(Records from a data collection)
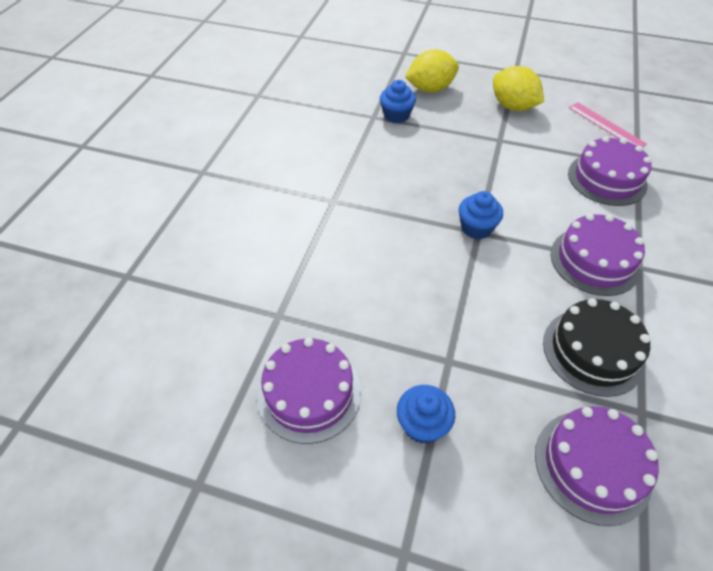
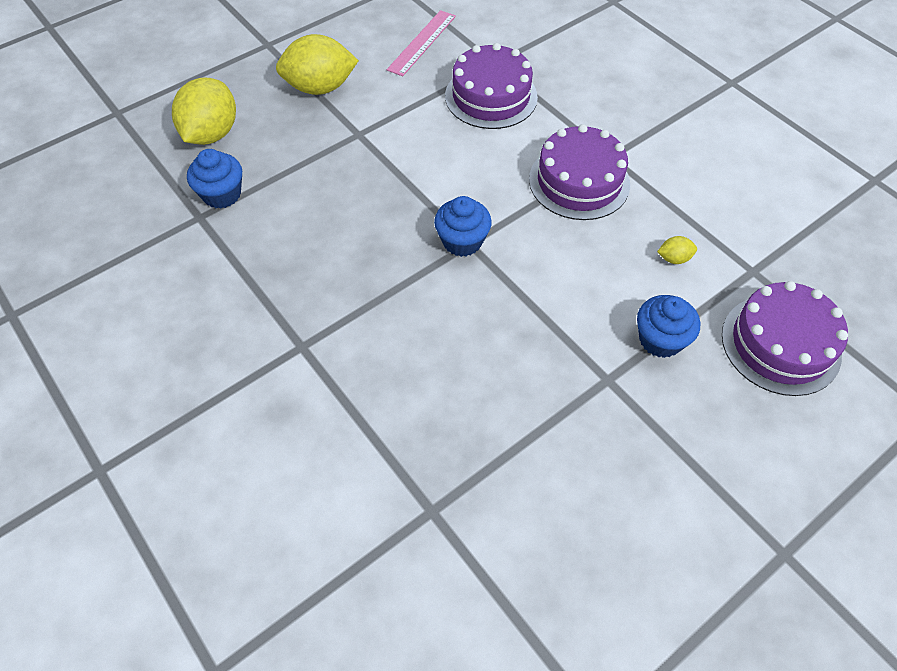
camera: 55 degrees left, 5 degrees up
(309, 393) = (559, 537): purple cake -> none
(422, 424) = (663, 451): blue cupcake -> blue cupcake (660, 339)
(593, 351) = (674, 258): black cake -> yellow lemon
(606, 125) = (422, 42): pink ruler -> pink ruler turned 60 degrees counterclockwise

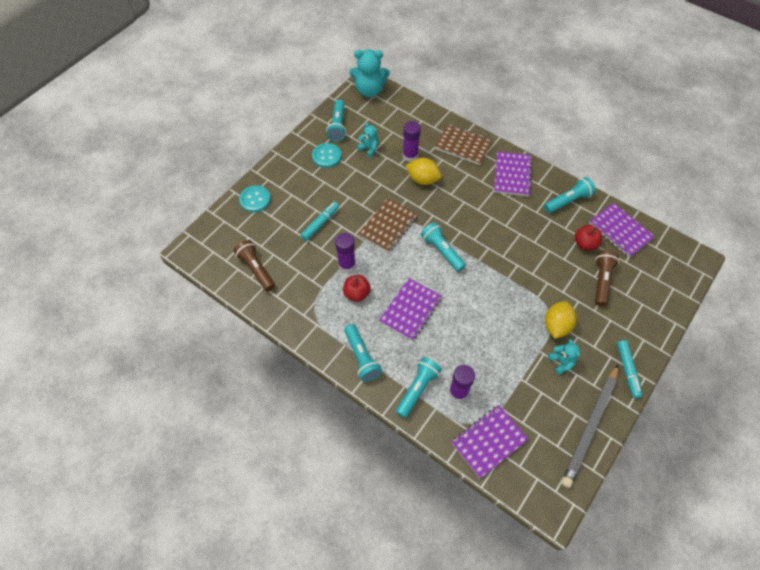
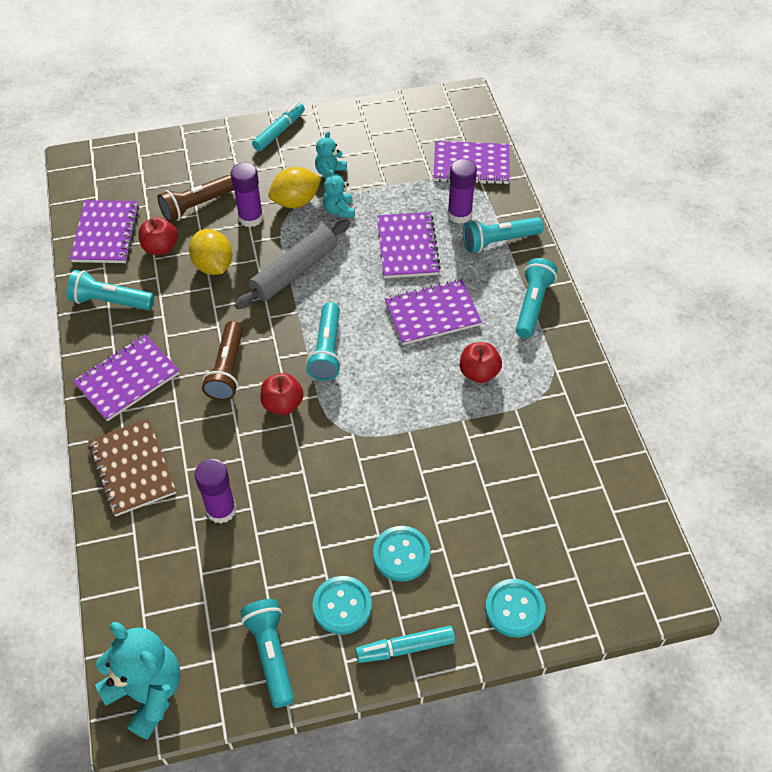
camera: 140 degrees left, 5 degrees down
(256, 269) = (587, 492): brown flashlight -> brown flashlight (227, 369)
(320, 188) = (401, 554): none -> turquoise button
(320, 223) = (447, 497): turquoise marker -> turquoise marker (405, 648)
(338, 126) = (271, 654): turquoise flashlight -> turquoise flashlight turned 60 degrees counterclockwise
(347, 265) = (460, 415): purple glue stick -> purple glue stick (251, 218)
(369, 149) = (266, 569): turquoise teddy bear -> turquoise teddy bear (339, 210)
(388, 226) = (360, 427): brown notebook -> none
(423, 179) = (245, 459): yellow lemon -> yellow lemon (213, 265)
(433, 212) = (282, 404): none -> red apple
(464, 343) = (407, 247): none -> purple notebook
(505, 281) = (294, 271): none -> grey rolling pin
(590, 426) = (366, 120): grey pencil -> none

__Exercise requirements__
Leaving the pictures aside, copy exactly and only the lines from the one holding "(593, 351) = (674, 258): black" through the final line of the data, both ends kept.

__Task result__
(593, 351) = (674, 258): black cake -> yellow lemon
(606, 125) = (422, 42): pink ruler -> pink ruler turned 60 degrees counterclockwise

camera: 140 degrees left, 5 degrees down
(256, 269) = (587, 492): brown flashlight -> brown flashlight (227, 369)
(320, 188) = (401, 554): none -> turquoise button
(320, 223) = (447, 497): turquoise marker -> turquoise marker (405, 648)
(338, 126) = (271, 654): turquoise flashlight -> turquoise flashlight turned 60 degrees counterclockwise
(347, 265) = (460, 415): purple glue stick -> purple glue stick (251, 218)
(369, 149) = (266, 569): turquoise teddy bear -> turquoise teddy bear (339, 210)
(388, 226) = (360, 427): brown notebook -> none
(423, 179) = (245, 459): yellow lemon -> yellow lemon (213, 265)
(433, 212) = (282, 404): none -> red apple
(464, 343) = (407, 247): none -> purple notebook
(505, 281) = (294, 271): none -> grey rolling pin
(590, 426) = (366, 120): grey pencil -> none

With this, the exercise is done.